*** Provided entries
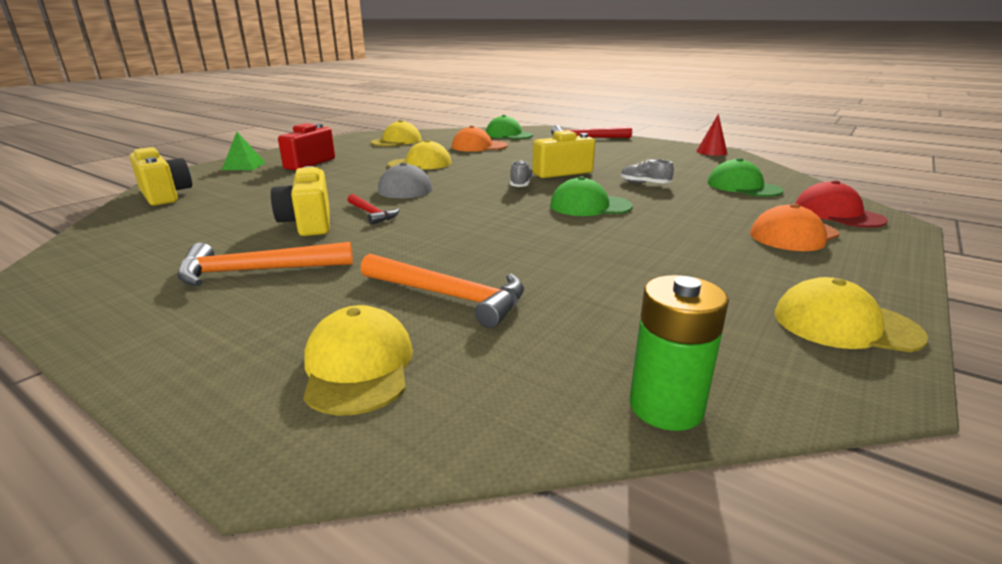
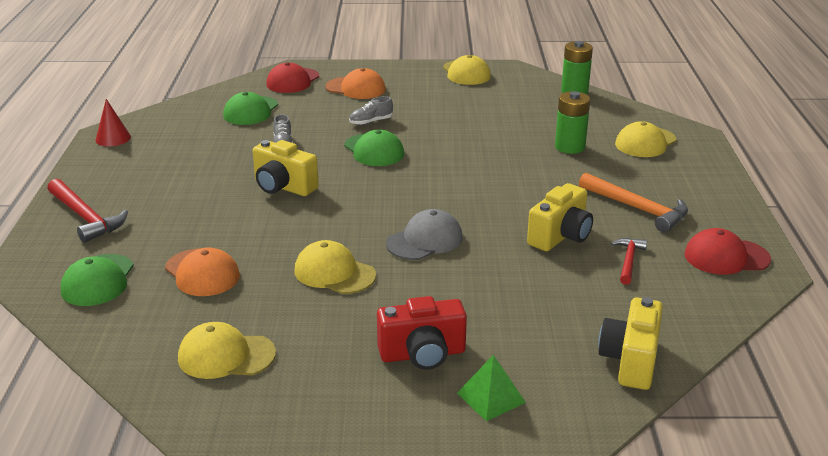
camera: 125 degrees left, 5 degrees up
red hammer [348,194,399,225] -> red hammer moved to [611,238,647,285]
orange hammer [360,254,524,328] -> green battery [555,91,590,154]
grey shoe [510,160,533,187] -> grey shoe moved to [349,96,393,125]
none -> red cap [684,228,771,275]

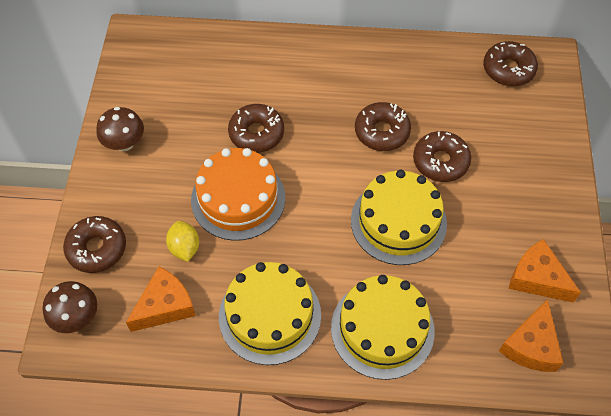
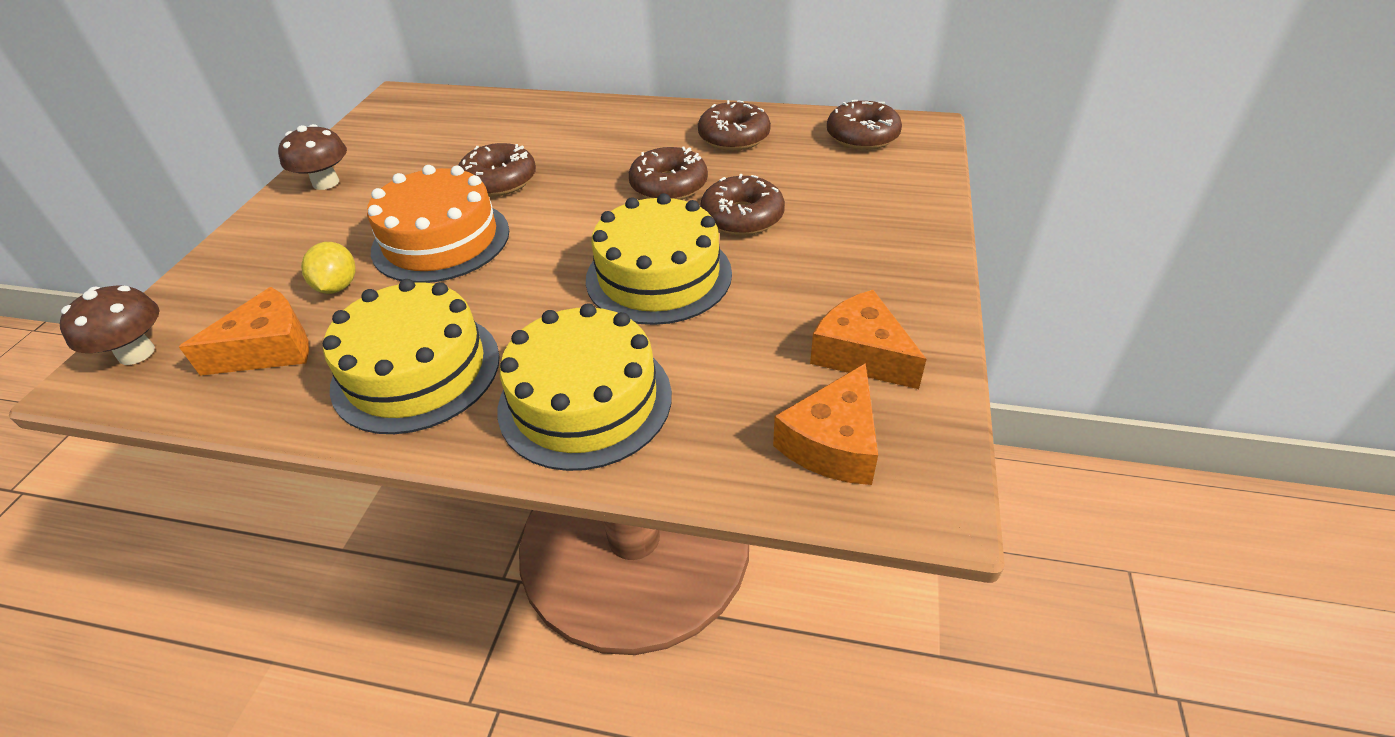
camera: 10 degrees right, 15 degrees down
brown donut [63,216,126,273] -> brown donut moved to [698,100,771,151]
******
Problem:
Which lines above contain the word "hammer"? Copy all of them.

Solution:
red hammer [348,194,399,225] -> red hammer moved to [611,238,647,285]
orange hammer [360,254,524,328] -> green battery [555,91,590,154]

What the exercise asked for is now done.